_HOW TO COMPLETE THIS TASK_
In the listing below, find the line with "added,,,green lokepin,563 459", then repeat exactly every line from the top through that one.

_MATERIAL SHOWN_
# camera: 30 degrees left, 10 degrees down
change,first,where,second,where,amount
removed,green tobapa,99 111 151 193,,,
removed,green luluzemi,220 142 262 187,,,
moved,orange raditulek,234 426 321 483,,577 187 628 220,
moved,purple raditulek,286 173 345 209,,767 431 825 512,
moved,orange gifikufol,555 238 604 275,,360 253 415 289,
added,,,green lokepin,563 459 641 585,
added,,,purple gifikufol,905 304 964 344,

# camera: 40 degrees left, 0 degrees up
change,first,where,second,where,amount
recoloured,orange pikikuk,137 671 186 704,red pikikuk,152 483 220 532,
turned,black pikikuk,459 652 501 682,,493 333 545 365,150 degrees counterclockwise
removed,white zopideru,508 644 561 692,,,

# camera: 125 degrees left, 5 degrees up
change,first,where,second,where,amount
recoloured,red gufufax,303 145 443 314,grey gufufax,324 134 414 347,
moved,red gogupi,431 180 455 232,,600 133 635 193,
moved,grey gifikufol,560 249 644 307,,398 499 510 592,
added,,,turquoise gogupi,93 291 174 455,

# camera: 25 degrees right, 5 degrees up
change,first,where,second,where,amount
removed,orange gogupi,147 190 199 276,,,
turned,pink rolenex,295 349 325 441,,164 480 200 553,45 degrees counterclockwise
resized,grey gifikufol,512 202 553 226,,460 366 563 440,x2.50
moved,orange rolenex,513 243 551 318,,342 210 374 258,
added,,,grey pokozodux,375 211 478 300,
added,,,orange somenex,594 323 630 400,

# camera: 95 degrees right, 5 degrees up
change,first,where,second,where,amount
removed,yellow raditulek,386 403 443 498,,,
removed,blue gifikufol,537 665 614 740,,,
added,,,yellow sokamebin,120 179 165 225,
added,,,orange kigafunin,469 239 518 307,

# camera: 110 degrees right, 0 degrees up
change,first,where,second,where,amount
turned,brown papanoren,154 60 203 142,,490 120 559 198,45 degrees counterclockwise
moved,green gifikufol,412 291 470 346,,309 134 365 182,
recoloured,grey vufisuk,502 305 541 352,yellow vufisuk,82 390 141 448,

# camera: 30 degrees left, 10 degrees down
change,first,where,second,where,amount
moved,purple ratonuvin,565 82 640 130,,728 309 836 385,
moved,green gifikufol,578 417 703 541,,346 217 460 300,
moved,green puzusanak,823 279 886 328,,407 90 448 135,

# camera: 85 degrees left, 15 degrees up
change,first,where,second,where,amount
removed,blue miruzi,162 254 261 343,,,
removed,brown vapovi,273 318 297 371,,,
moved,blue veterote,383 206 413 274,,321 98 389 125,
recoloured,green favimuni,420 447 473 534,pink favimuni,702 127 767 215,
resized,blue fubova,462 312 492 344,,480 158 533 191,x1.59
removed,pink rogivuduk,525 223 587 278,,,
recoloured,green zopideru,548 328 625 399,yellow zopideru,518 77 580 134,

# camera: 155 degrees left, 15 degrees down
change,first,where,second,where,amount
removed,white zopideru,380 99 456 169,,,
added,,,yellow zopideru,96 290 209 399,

_ANSWER BOX_
# camera: 30 degrees left, 10 degrees down
change,first,where,second,where,amount
removed,green tobapa,99 111 151 193,,,
removed,green luluzemi,220 142 262 187,,,
moved,orange raditulek,234 426 321 483,,577 187 628 220,
moved,purple raditulek,286 173 345 209,,767 431 825 512,
moved,orange gifikufol,555 238 604 275,,360 253 415 289,
added,,,green lokepin,563 459 641 585,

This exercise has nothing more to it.